■ Problem statement ■
Examine the records and identify each line that includes the string "VBUS". Copy those lines.

======== Provided records ========

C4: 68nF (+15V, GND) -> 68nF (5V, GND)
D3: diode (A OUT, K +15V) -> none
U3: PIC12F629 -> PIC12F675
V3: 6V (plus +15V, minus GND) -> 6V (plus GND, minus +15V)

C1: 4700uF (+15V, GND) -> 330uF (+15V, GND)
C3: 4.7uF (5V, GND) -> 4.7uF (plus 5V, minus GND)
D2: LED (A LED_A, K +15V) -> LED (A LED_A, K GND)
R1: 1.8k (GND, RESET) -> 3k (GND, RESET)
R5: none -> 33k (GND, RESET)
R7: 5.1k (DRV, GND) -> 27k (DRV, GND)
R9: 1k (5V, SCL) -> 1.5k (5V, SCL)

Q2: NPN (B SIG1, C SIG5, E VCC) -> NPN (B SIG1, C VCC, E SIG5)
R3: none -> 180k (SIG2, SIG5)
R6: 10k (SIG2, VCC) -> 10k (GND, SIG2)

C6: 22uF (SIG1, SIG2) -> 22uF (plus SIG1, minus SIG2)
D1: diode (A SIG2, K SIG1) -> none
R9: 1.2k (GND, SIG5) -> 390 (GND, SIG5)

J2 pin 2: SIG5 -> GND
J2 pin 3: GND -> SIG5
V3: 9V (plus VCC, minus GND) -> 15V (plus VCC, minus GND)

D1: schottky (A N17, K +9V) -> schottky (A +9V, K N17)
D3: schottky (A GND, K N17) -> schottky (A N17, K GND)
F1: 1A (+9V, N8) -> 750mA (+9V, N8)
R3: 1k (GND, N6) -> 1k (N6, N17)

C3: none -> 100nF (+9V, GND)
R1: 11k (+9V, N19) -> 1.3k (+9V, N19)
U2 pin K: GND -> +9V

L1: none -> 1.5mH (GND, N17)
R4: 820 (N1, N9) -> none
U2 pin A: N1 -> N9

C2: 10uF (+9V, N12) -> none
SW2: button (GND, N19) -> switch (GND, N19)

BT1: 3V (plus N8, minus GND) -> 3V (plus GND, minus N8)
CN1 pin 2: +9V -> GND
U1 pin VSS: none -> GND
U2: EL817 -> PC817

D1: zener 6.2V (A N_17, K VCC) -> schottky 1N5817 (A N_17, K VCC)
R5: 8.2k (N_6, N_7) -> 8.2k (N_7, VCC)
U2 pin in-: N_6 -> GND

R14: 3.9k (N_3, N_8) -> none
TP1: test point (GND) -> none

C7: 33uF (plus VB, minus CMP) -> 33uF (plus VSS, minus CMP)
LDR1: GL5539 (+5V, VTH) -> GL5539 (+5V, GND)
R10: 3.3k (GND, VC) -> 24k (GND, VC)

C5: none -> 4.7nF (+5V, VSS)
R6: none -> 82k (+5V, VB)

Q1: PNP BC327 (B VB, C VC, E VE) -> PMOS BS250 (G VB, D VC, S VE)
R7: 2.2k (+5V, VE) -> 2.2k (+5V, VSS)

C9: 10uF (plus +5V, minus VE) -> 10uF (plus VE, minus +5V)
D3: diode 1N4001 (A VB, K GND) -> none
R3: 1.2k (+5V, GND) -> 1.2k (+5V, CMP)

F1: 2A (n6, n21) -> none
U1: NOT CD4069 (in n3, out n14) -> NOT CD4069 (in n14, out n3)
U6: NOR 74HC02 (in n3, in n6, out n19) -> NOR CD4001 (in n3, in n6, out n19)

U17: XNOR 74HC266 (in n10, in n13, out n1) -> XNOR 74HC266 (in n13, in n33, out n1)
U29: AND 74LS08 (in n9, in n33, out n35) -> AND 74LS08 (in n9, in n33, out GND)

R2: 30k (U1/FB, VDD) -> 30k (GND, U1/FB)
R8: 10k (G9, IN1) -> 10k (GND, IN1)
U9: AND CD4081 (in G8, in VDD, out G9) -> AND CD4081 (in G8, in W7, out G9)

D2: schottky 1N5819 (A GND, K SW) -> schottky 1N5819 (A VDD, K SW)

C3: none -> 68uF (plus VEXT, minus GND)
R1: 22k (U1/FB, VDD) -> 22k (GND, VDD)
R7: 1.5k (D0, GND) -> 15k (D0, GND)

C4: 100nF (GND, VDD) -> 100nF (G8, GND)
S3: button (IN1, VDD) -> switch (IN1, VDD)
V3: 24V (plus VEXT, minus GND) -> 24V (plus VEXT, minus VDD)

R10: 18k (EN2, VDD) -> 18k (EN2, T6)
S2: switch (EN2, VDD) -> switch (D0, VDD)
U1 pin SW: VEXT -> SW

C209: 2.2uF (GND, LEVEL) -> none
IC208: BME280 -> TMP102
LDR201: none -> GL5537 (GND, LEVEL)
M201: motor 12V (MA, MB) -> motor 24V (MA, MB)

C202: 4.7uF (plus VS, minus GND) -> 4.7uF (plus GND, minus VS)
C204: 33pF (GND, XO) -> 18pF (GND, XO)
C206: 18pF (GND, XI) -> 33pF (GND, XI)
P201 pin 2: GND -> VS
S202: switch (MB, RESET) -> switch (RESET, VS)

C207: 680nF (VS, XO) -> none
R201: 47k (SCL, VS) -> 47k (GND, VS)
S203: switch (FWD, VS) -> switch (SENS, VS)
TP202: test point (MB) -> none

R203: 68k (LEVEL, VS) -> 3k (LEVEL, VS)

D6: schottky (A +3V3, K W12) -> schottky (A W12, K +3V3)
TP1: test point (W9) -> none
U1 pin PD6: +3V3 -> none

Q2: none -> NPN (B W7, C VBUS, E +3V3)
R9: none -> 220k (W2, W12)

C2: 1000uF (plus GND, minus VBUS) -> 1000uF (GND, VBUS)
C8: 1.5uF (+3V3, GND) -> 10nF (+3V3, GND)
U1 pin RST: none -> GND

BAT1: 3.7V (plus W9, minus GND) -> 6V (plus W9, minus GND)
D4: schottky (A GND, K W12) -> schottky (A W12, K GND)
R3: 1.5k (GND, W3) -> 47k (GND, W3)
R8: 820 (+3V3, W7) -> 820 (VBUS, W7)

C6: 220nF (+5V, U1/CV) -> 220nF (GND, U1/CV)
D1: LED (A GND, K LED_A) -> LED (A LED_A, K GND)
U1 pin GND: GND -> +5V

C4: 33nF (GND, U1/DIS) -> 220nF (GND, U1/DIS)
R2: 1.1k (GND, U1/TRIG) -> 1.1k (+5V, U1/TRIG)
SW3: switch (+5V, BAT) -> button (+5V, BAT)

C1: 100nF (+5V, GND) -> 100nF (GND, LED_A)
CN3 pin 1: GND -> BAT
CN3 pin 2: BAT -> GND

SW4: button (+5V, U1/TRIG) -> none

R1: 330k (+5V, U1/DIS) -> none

========

■ Result of this exercise ■
Q2: none -> NPN (B W7, C VBUS, E +3V3)
C2: 1000uF (plus GND, minus VBUS) -> 1000uF (GND, VBUS)
R8: 820 (+3V3, W7) -> 820 (VBUS, W7)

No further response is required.